## [Given records]
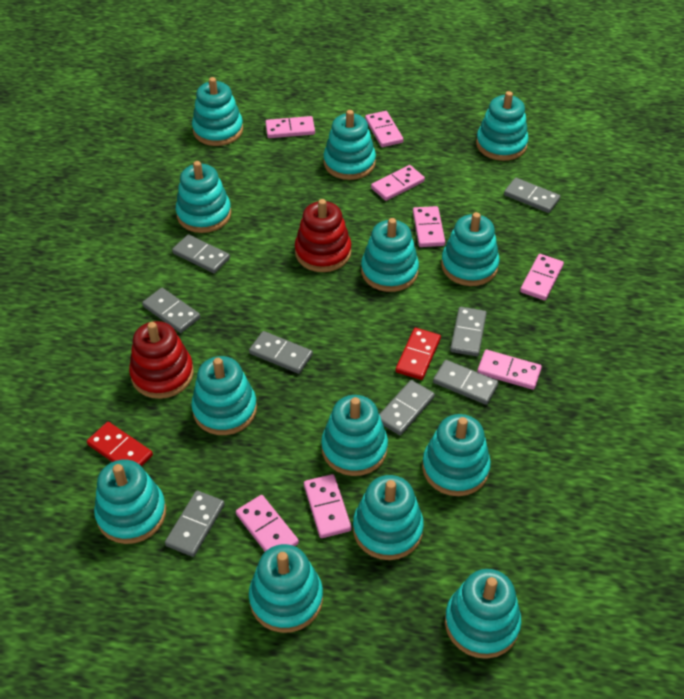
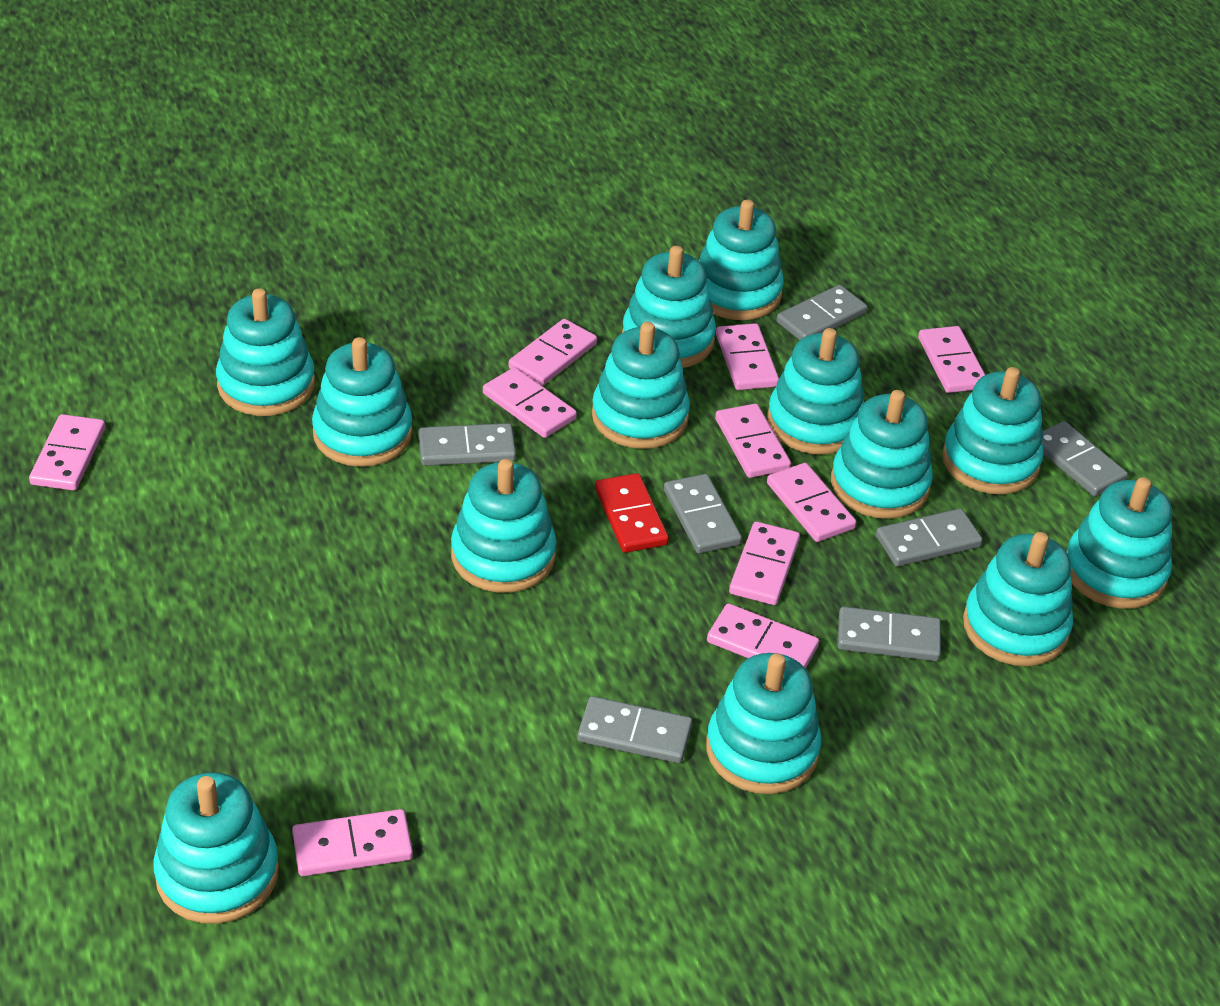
grey domino: 8 -> 7
pink domino: 8 -> 10
red domino: 2 -> 1
red stacking toy: 2 -> 0

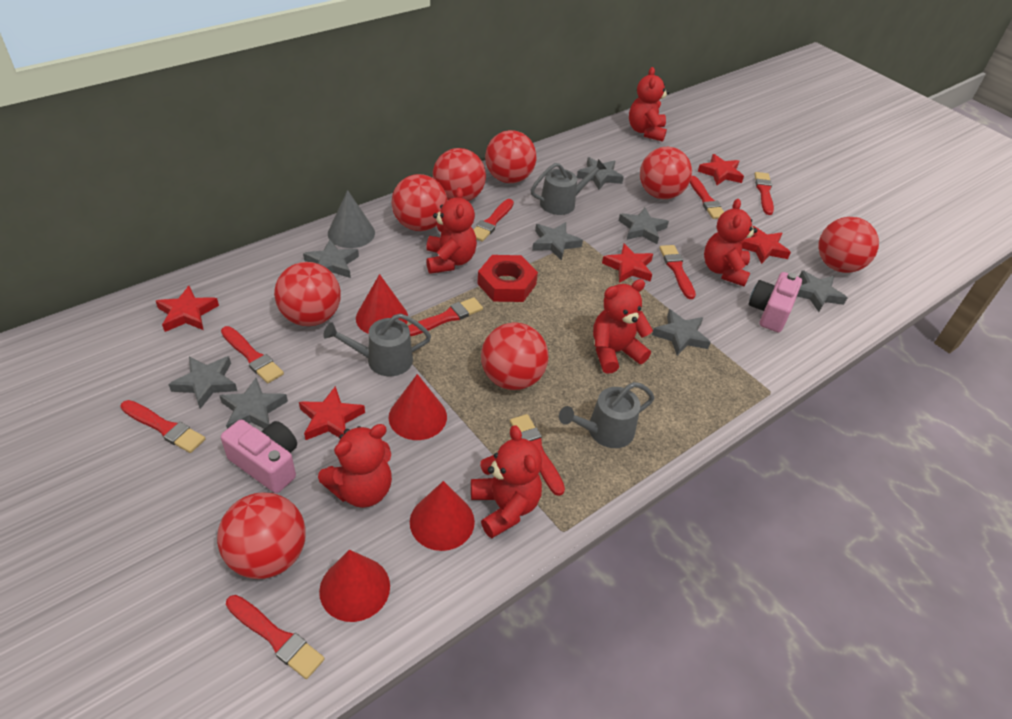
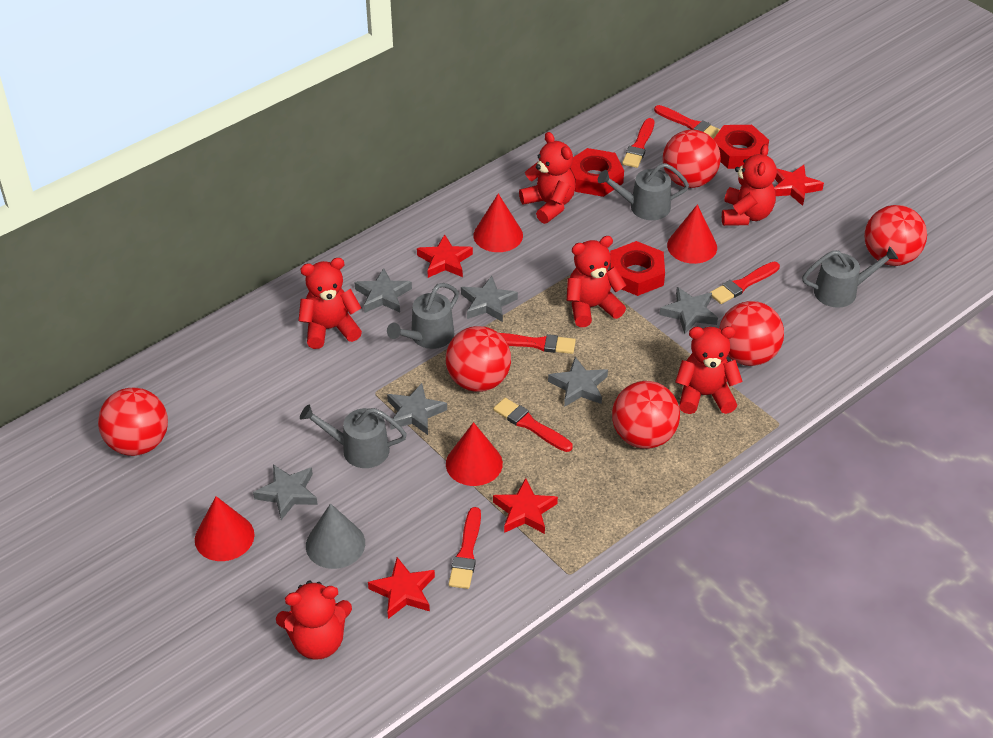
grey star: 8 -> 6
grey watering can: 3 -> 4
pink camera: 2 -> 0
red ball: 8 -> 6
red brush: 9 -> 6
red nut: 1 -> 3
red star: 5 -> 4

## [What you should do]
Copy exactly the line containing "grey watering can: 3 -> 4" and each line after it through the end of the records above.

## [Problem solution]
grey watering can: 3 -> 4
pink camera: 2 -> 0
red ball: 8 -> 6
red brush: 9 -> 6
red nut: 1 -> 3
red star: 5 -> 4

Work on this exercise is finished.